### Scene change data
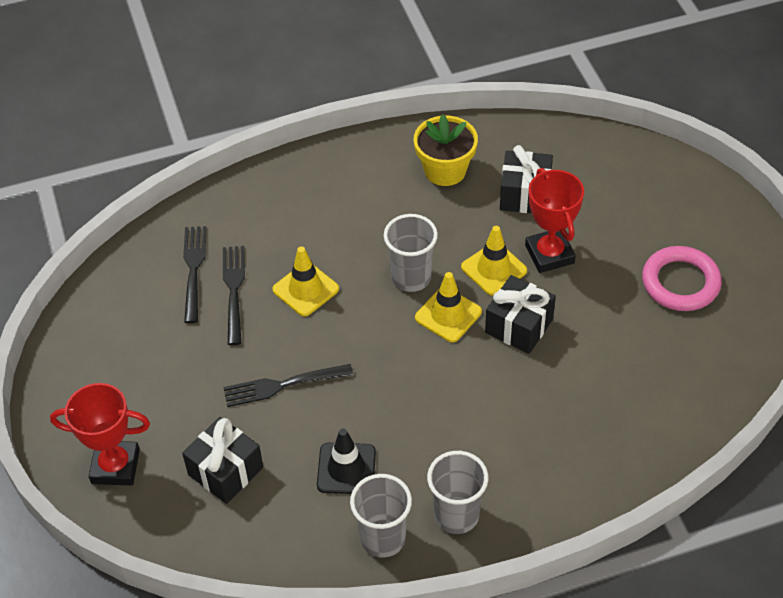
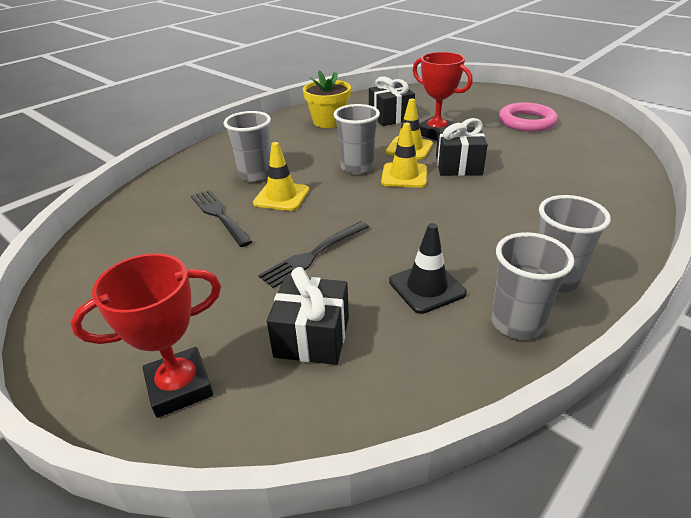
camera: 30 degrees left, 15 degrees down
(193, 269) = (172, 215): black fork -> none
(302, 241) = (255, 175): none -> grey cup

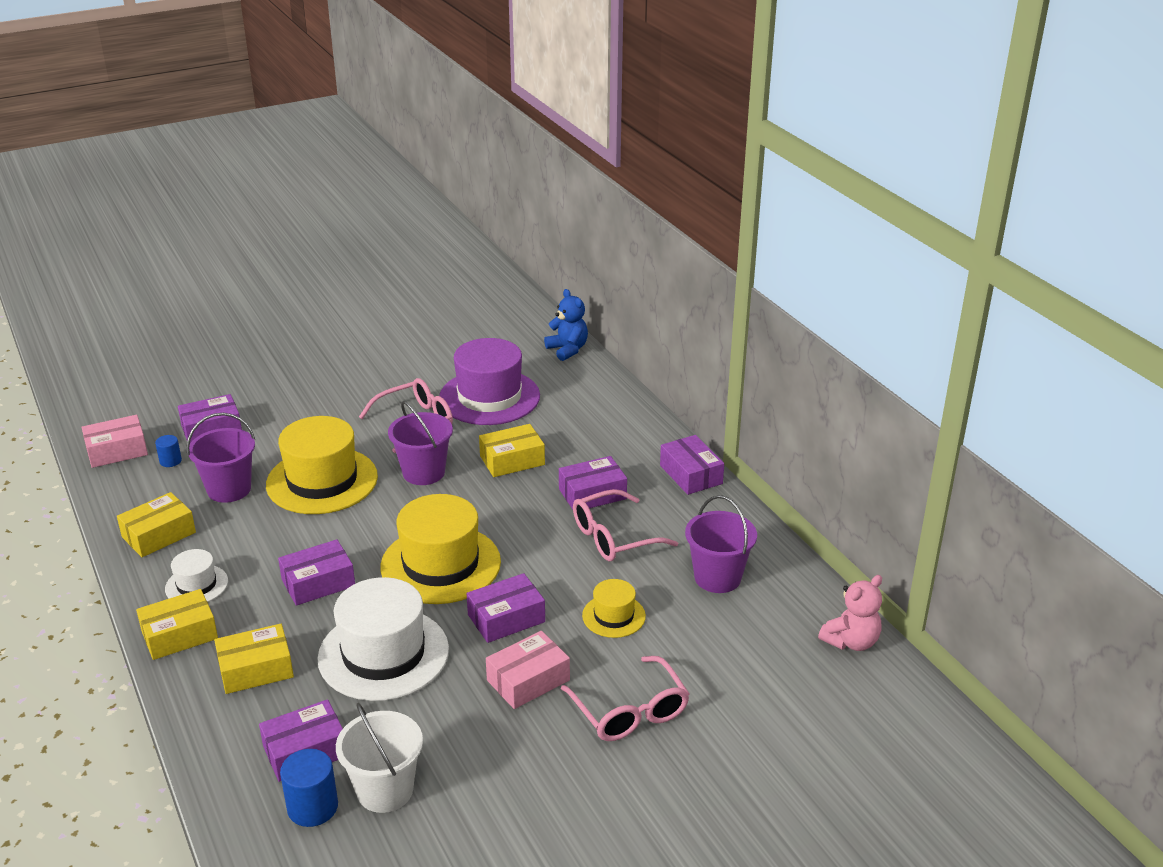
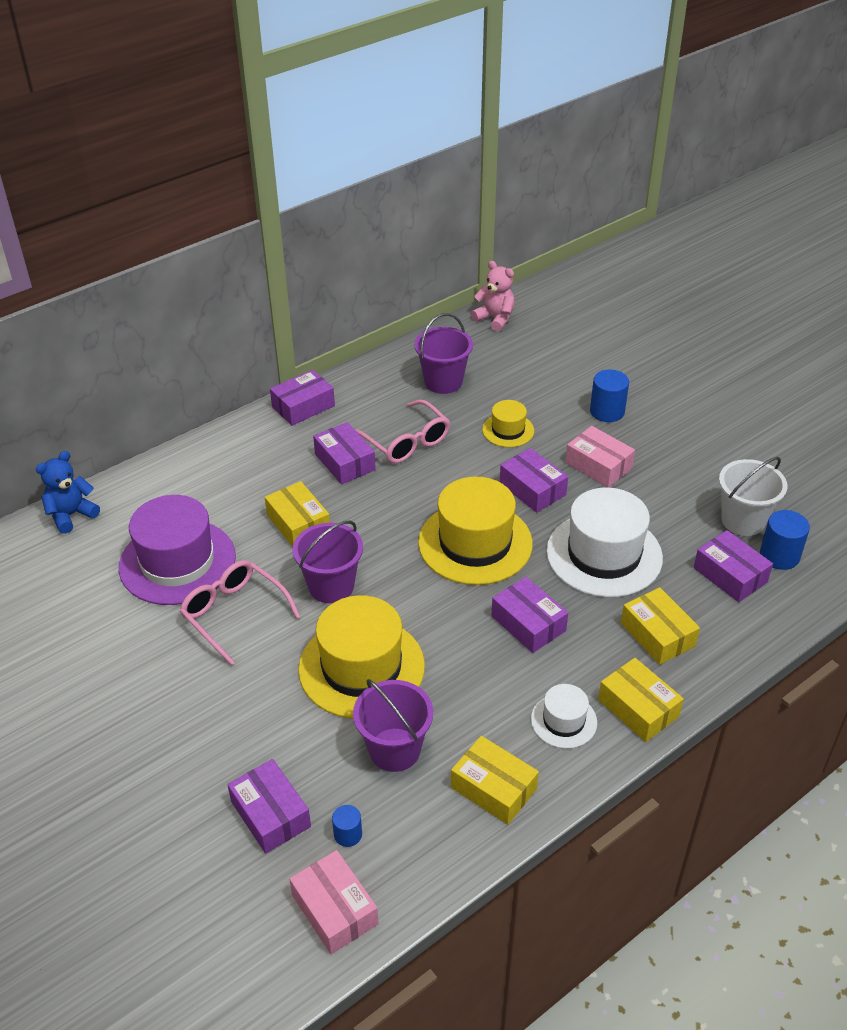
camera: 100 degrees left, 10 degrees up
(629, 710) = (607, 411): pink glasses -> blue cylinder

### Aim of the task
Retype the entries above word for word, minus any images.

### Solution
camera: 30 degrees left, 15 degrees down
(193, 269) = (172, 215): black fork -> none
(302, 241) = (255, 175): none -> grey cup

camera: 100 degrees left, 10 degrees up
(629, 710) = (607, 411): pink glasses -> blue cylinder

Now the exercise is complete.